Only the lines from the beginning of the entries through the one with "grey domino: 1 -> 0" should be written out, please, exactly and without any pictures.

# Provided data
- - - - -
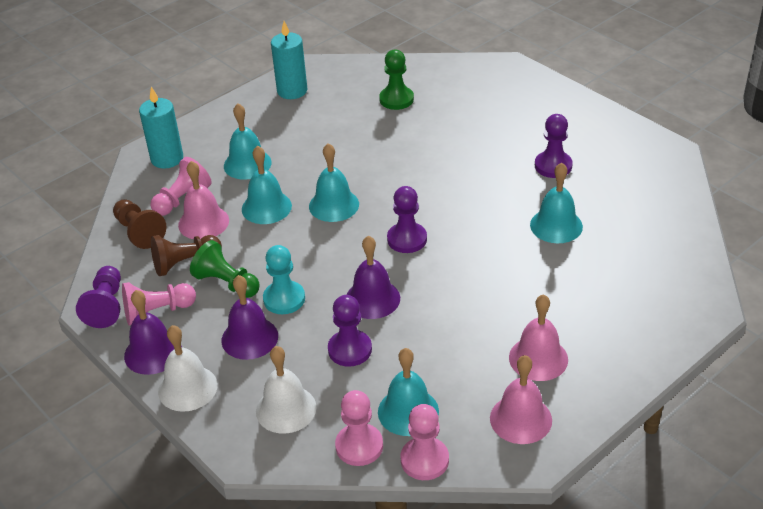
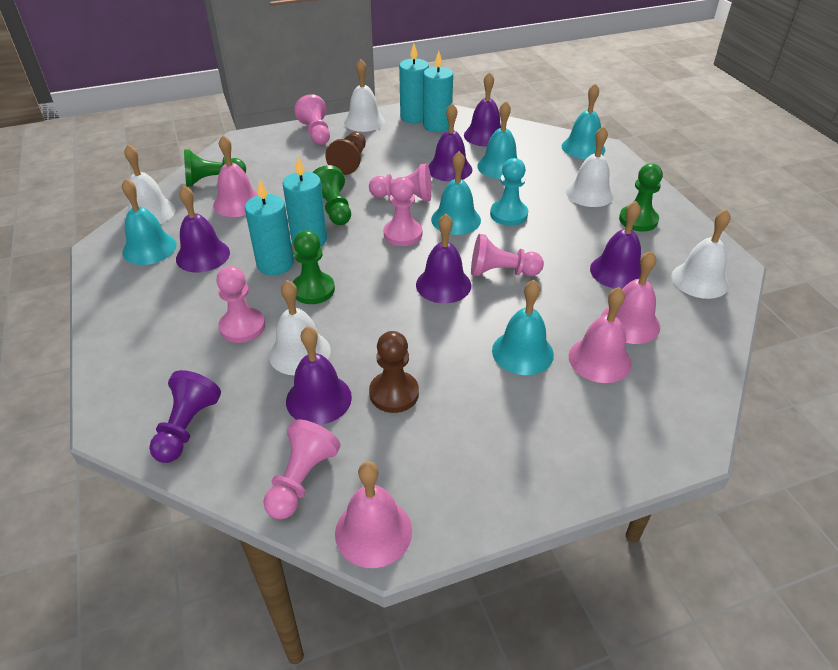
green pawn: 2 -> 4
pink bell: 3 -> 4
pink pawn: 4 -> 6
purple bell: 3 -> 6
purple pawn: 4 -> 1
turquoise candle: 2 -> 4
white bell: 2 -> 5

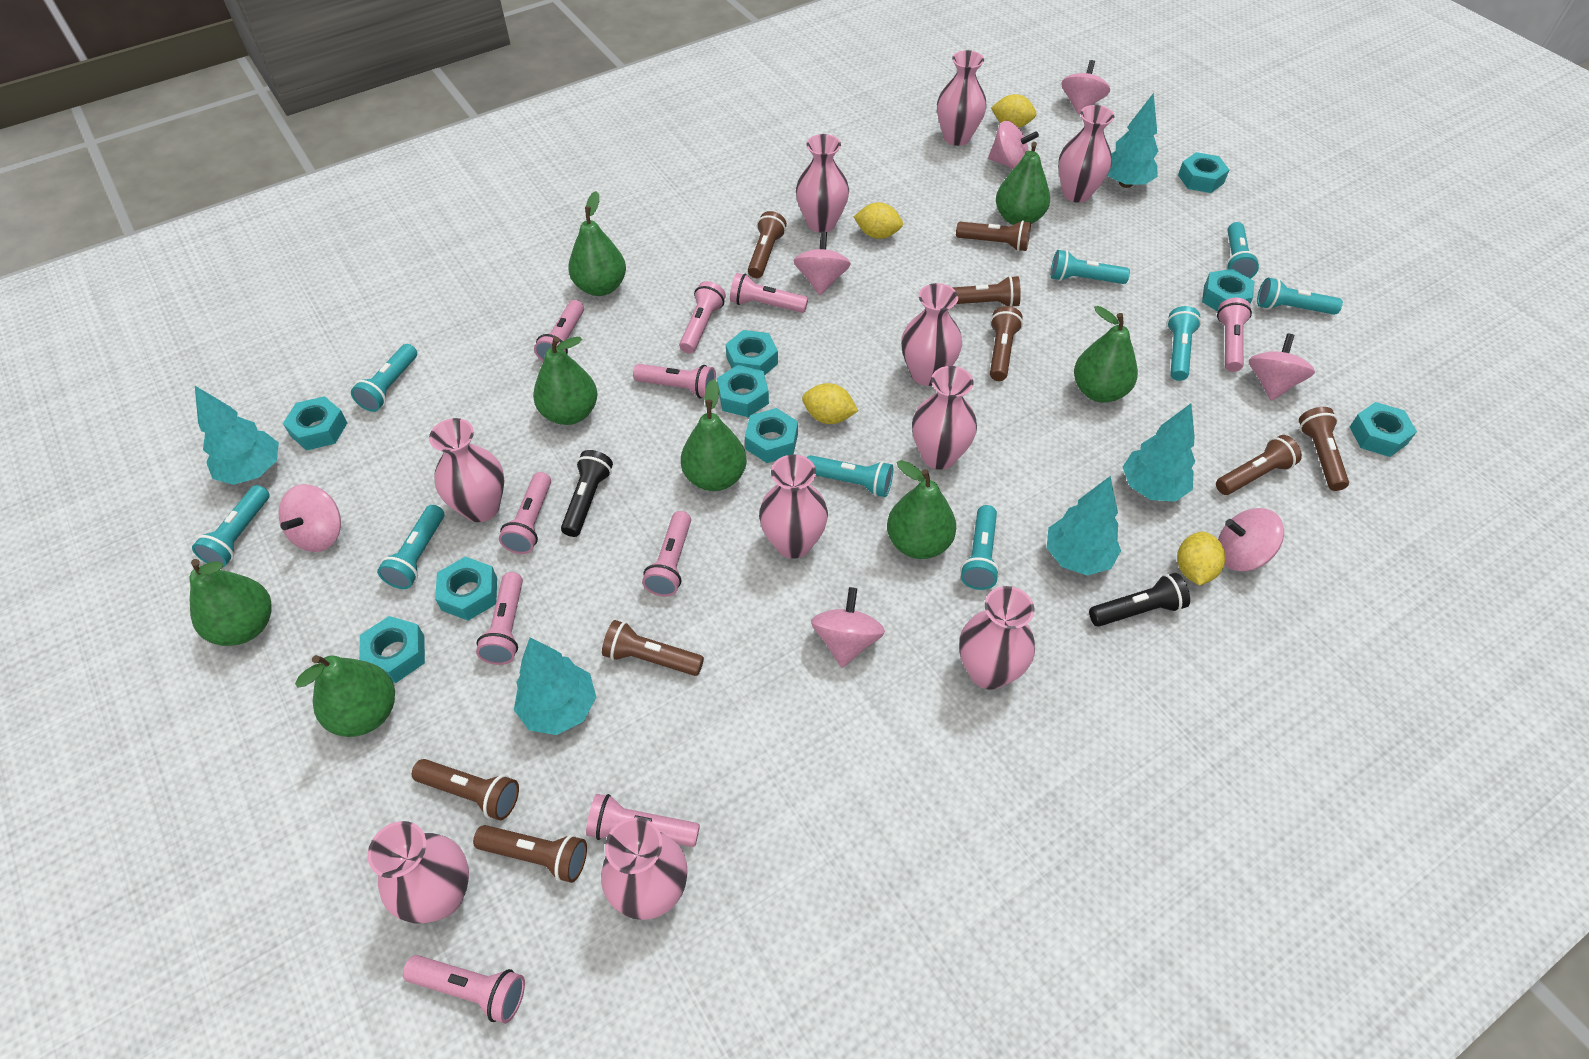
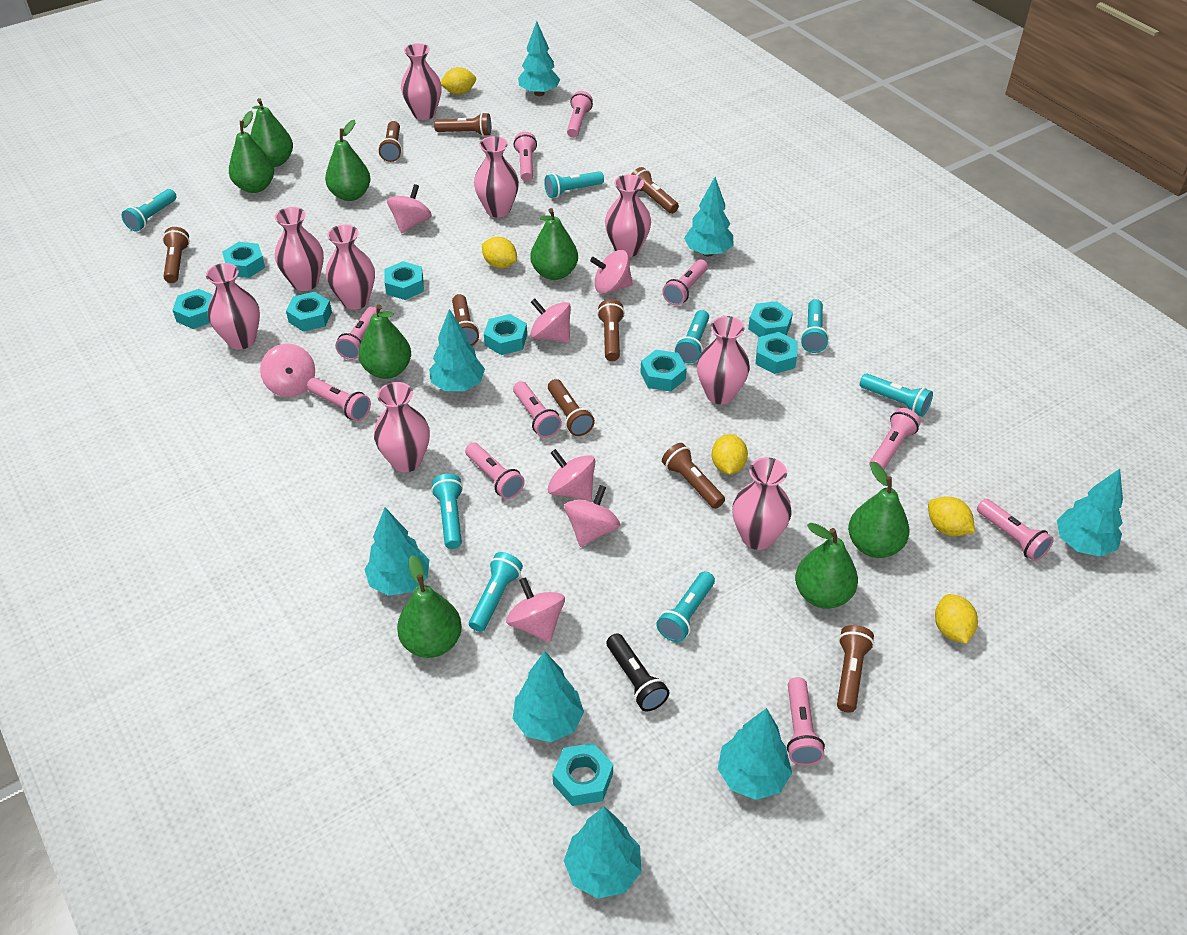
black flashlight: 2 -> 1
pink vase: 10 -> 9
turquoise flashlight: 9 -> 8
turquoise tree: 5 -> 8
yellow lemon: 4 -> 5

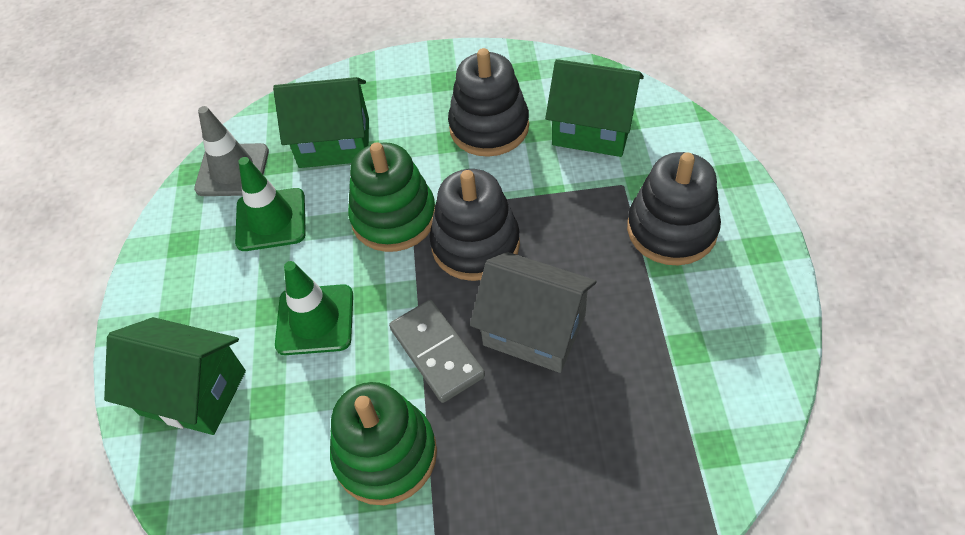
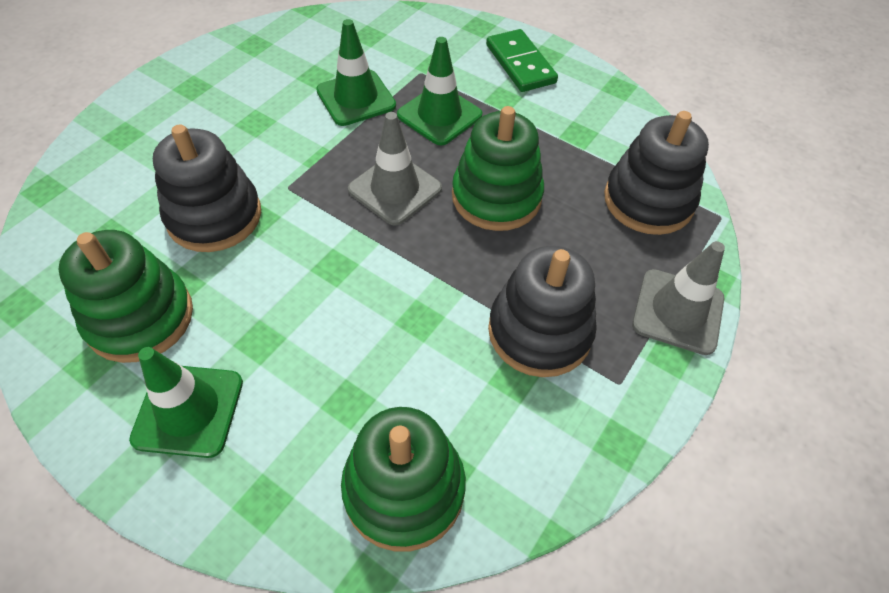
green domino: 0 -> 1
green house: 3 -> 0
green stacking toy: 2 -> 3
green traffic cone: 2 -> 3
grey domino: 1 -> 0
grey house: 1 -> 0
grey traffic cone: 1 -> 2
- - - - -
# Response to the task
green pawn: 2 -> 4
pink bell: 3 -> 4
pink pawn: 4 -> 6
purple bell: 3 -> 6
purple pawn: 4 -> 1
turquoise candle: 2 -> 4
white bell: 2 -> 5

black flashlight: 2 -> 1
pink vase: 10 -> 9
turquoise flashlight: 9 -> 8
turquoise tree: 5 -> 8
yellow lemon: 4 -> 5

green domino: 0 -> 1
green house: 3 -> 0
green stacking toy: 2 -> 3
green traffic cone: 2 -> 3
grey domino: 1 -> 0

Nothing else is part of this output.